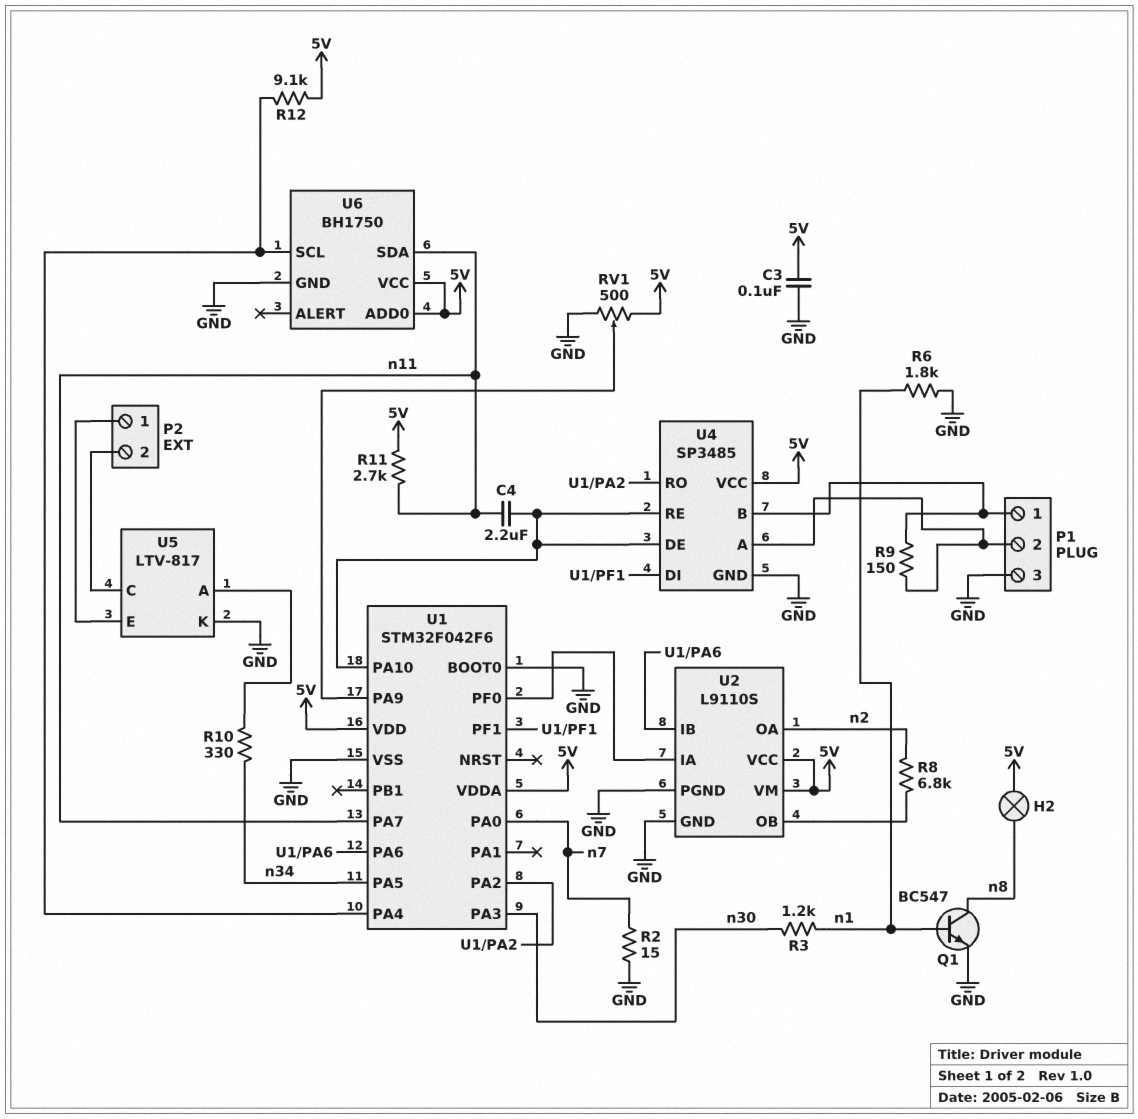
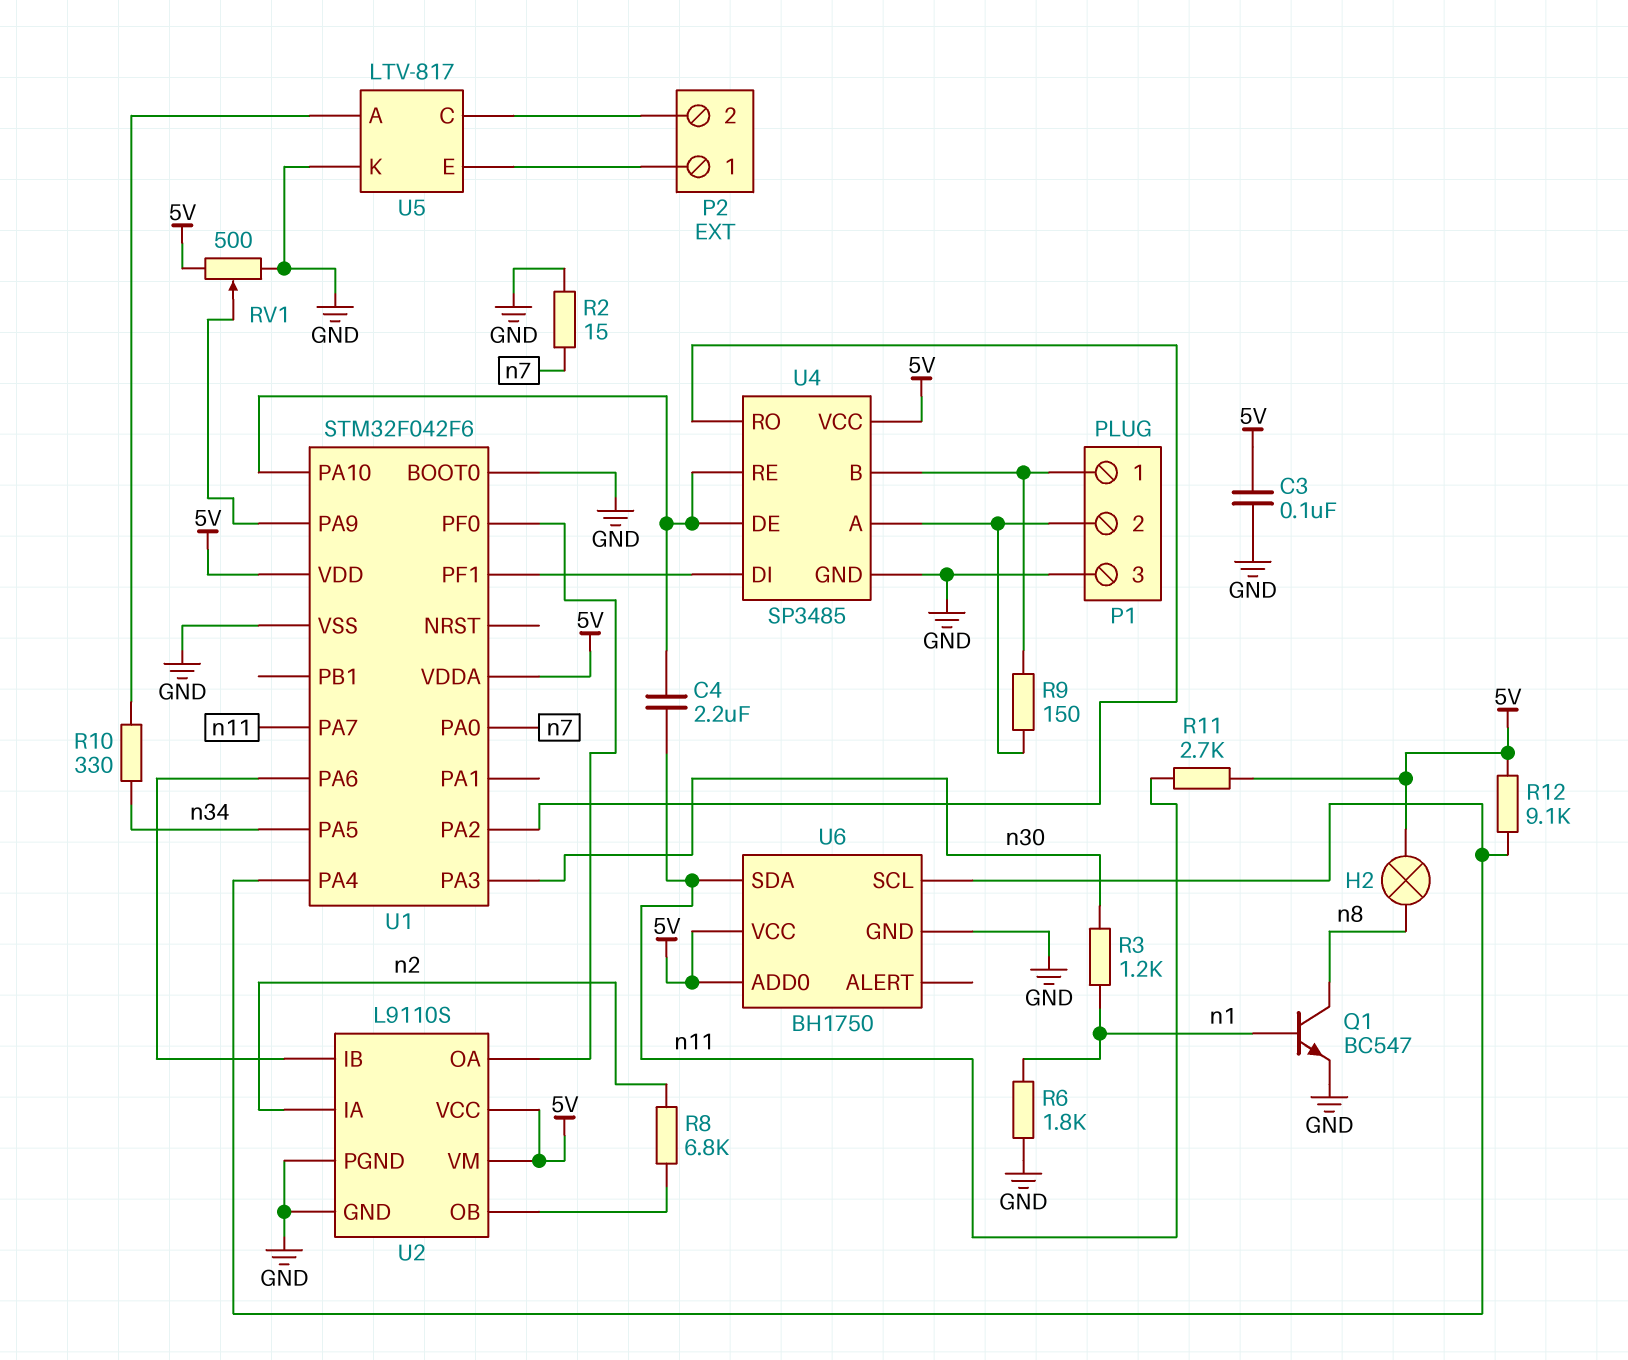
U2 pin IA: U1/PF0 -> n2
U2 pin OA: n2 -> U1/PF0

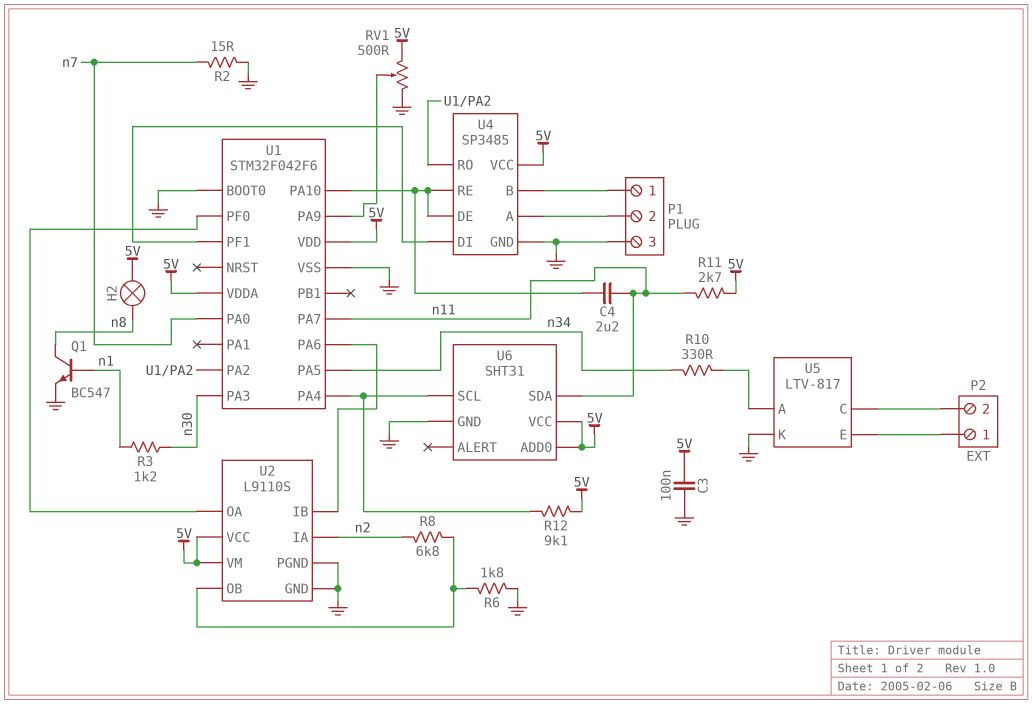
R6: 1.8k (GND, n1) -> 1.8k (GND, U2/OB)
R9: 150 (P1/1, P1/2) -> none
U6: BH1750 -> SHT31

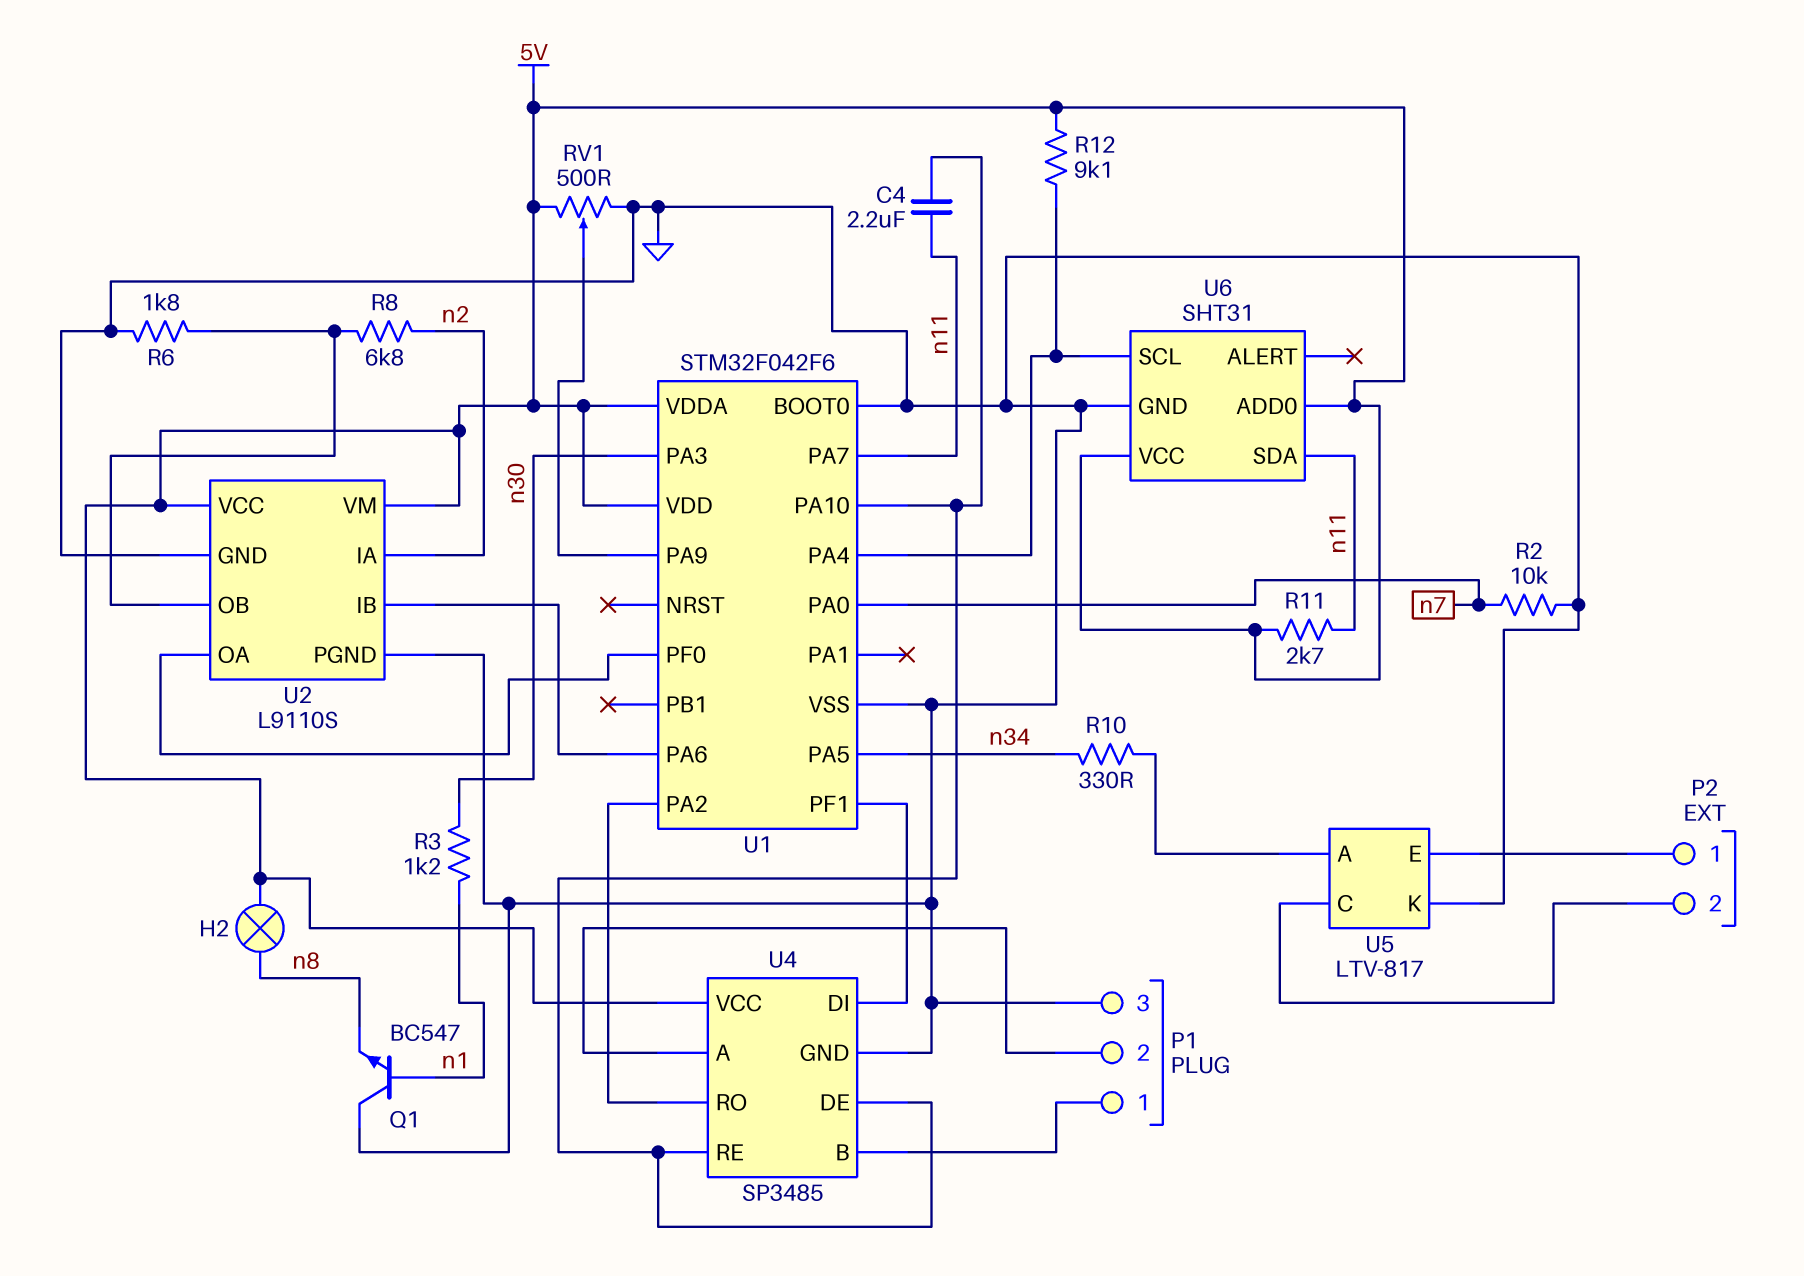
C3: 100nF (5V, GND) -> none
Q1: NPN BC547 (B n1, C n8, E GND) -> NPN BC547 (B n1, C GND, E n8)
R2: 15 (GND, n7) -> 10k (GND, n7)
::::
Copy exactly the lines from the line containing "U2 pin OA: n2 -> U1/PF0" through the last line of the records, both included, and omit every picture.

U2 pin OA: n2 -> U1/PF0

R6: 1.8k (GND, n1) -> 1.8k (GND, U2/OB)
R9: 150 (P1/1, P1/2) -> none
U6: BH1750 -> SHT31

C3: 100nF (5V, GND) -> none
Q1: NPN BC547 (B n1, C n8, E GND) -> NPN BC547 (B n1, C GND, E n8)
R2: 15 (GND, n7) -> 10k (GND, n7)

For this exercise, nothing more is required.